• [Directions for this task]: Transcribe the records word for word, beginning with the first line and ending with the line that contains "R6: 6.8k (COM, SDA) -> 6.8k (SDA, VCC)"; include nothing else.

• [Structured diff data]:
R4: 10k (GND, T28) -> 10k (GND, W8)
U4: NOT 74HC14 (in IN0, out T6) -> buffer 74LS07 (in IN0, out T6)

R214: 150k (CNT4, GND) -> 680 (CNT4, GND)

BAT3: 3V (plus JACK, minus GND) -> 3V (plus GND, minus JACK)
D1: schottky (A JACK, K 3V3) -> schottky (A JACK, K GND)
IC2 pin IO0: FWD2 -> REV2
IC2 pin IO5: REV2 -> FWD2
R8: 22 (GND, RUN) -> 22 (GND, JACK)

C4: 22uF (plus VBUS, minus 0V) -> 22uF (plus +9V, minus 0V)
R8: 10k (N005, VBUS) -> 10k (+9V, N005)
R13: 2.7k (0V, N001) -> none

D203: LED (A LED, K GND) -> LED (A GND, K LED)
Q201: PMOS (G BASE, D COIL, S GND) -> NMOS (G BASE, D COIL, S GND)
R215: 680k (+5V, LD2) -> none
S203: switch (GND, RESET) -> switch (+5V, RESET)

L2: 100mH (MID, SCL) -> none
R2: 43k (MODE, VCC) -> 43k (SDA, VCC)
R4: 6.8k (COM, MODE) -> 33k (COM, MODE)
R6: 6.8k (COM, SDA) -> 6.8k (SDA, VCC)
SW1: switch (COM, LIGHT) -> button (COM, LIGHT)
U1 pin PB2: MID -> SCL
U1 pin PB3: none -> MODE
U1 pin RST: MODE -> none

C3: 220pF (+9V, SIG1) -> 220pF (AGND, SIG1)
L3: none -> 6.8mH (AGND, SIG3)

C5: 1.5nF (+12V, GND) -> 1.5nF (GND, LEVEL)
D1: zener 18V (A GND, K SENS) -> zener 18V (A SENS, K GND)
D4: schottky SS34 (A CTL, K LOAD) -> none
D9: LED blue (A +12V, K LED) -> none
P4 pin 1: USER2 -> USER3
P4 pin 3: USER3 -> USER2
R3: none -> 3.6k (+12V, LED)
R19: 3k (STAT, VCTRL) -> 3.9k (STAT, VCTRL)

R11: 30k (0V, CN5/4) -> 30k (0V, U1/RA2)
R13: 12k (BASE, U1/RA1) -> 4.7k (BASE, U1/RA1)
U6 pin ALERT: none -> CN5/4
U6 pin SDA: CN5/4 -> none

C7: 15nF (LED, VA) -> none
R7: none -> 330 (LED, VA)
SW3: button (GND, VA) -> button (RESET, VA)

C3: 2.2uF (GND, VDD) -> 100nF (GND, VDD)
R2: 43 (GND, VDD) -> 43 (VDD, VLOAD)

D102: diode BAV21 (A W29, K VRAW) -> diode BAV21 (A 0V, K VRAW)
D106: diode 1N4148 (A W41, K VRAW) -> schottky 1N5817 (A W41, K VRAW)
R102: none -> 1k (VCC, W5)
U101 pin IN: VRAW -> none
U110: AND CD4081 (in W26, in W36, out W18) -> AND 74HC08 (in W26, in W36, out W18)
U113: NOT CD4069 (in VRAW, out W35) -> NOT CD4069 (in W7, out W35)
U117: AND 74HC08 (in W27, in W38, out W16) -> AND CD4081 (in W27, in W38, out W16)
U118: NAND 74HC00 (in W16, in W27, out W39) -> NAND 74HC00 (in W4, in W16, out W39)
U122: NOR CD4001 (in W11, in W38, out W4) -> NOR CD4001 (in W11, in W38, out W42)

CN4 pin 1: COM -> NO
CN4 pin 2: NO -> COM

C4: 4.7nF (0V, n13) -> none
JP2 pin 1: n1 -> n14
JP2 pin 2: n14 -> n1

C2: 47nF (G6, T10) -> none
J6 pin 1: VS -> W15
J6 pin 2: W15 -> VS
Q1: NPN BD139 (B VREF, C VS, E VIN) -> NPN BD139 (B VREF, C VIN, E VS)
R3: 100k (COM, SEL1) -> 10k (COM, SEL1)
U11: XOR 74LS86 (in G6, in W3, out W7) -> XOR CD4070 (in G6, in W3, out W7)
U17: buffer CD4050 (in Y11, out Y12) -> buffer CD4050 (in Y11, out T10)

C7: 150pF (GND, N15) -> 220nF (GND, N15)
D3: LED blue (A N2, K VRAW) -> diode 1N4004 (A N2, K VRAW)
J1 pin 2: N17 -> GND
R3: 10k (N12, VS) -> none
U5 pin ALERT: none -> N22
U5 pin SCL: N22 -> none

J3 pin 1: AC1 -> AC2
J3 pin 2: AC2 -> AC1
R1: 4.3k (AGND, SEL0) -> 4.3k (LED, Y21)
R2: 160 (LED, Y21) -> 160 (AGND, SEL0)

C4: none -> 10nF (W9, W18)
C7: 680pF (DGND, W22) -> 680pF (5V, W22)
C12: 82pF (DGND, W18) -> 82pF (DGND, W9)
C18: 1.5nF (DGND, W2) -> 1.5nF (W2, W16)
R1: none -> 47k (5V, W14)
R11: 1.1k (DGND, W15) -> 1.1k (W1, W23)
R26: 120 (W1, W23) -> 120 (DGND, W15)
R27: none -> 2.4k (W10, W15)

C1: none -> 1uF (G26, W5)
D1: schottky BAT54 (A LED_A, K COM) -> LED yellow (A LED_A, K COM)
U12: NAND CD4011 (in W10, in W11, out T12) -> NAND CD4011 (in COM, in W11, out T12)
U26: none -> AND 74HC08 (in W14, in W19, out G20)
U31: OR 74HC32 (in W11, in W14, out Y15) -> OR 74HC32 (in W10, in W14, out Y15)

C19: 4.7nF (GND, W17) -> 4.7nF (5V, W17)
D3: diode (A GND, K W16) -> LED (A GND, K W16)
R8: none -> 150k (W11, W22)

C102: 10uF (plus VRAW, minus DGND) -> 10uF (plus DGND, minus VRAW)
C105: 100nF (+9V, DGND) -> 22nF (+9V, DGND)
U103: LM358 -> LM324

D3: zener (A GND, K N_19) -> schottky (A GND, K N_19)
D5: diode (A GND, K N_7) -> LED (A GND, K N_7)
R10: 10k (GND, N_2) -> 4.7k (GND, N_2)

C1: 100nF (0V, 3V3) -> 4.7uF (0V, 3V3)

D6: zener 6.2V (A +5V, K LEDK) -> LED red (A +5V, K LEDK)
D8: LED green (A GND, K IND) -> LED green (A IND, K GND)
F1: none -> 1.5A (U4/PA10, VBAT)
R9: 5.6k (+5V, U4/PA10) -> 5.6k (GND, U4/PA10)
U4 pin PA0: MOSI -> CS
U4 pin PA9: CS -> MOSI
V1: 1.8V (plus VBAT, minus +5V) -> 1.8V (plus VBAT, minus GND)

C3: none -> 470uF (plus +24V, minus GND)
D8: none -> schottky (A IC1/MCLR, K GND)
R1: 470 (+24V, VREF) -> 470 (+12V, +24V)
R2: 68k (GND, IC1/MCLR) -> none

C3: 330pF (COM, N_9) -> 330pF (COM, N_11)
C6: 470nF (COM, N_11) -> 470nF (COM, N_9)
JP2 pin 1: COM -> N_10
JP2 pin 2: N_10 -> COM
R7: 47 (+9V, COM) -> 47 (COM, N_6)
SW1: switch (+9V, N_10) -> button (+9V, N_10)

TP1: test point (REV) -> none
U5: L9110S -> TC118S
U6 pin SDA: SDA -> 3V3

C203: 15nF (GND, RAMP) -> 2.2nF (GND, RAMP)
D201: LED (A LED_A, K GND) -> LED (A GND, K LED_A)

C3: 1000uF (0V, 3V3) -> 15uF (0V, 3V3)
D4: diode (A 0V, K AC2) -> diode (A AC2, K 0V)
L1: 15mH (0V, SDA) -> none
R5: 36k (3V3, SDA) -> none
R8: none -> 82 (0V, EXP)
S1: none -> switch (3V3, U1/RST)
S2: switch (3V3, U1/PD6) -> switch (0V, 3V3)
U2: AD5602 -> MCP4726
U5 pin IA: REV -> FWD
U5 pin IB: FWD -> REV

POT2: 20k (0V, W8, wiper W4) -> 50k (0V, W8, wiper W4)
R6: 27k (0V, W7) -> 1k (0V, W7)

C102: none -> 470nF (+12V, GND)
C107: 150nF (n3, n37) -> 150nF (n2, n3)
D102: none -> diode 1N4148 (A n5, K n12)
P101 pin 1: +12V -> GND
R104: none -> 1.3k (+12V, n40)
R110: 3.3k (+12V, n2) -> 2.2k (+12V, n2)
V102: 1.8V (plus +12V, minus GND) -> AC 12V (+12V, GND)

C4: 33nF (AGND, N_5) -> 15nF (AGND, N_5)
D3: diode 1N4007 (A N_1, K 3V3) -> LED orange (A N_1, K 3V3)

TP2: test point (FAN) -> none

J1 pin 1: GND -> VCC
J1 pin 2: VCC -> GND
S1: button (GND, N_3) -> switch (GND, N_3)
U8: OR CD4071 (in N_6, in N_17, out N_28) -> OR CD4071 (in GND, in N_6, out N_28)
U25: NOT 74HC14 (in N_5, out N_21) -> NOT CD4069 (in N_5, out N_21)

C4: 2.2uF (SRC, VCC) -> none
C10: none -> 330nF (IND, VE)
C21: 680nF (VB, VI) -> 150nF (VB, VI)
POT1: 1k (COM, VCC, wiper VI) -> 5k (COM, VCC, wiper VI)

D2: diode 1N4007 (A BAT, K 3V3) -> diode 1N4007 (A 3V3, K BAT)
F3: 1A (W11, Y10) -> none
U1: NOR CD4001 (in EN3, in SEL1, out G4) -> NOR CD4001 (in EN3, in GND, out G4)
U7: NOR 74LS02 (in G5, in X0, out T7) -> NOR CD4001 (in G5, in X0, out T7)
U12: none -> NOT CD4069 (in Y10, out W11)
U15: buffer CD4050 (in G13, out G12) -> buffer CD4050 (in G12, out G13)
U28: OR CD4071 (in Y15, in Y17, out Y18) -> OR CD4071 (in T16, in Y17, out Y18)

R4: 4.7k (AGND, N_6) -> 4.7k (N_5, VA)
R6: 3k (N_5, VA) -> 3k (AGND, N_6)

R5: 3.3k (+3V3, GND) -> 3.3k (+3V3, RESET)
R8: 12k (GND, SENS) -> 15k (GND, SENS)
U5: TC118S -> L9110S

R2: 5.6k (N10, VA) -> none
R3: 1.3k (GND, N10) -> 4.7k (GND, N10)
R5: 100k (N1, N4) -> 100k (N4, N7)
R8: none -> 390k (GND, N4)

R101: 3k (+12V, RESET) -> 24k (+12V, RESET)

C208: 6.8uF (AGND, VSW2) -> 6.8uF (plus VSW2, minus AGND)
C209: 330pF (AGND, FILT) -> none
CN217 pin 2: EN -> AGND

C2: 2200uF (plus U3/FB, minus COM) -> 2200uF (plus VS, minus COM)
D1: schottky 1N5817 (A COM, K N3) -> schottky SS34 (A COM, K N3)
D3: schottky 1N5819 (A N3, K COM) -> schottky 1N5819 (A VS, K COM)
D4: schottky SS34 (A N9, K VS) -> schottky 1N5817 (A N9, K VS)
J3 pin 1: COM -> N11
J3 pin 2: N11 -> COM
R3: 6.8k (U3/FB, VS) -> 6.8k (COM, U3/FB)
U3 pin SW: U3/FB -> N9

• [Written response]:
R4: 10k (GND, T28) -> 10k (GND, W8)
U4: NOT 74HC14 (in IN0, out T6) -> buffer 74LS07 (in IN0, out T6)

R214: 150k (CNT4, GND) -> 680 (CNT4, GND)

BAT3: 3V (plus JACK, minus GND) -> 3V (plus GND, minus JACK)
D1: schottky (A JACK, K 3V3) -> schottky (A JACK, K GND)
IC2 pin IO0: FWD2 -> REV2
IC2 pin IO5: REV2 -> FWD2
R8: 22 (GND, RUN) -> 22 (GND, JACK)

C4: 22uF (plus VBUS, minus 0V) -> 22uF (plus +9V, minus 0V)
R8: 10k (N005, VBUS) -> 10k (+9V, N005)
R13: 2.7k (0V, N001) -> none

D203: LED (A LED, K GND) -> LED (A GND, K LED)
Q201: PMOS (G BASE, D COIL, S GND) -> NMOS (G BASE, D COIL, S GND)
R215: 680k (+5V, LD2) -> none
S203: switch (GND, RESET) -> switch (+5V, RESET)

L2: 100mH (MID, SCL) -> none
R2: 43k (MODE, VCC) -> 43k (SDA, VCC)
R4: 6.8k (COM, MODE) -> 33k (COM, MODE)
R6: 6.8k (COM, SDA) -> 6.8k (SDA, VCC)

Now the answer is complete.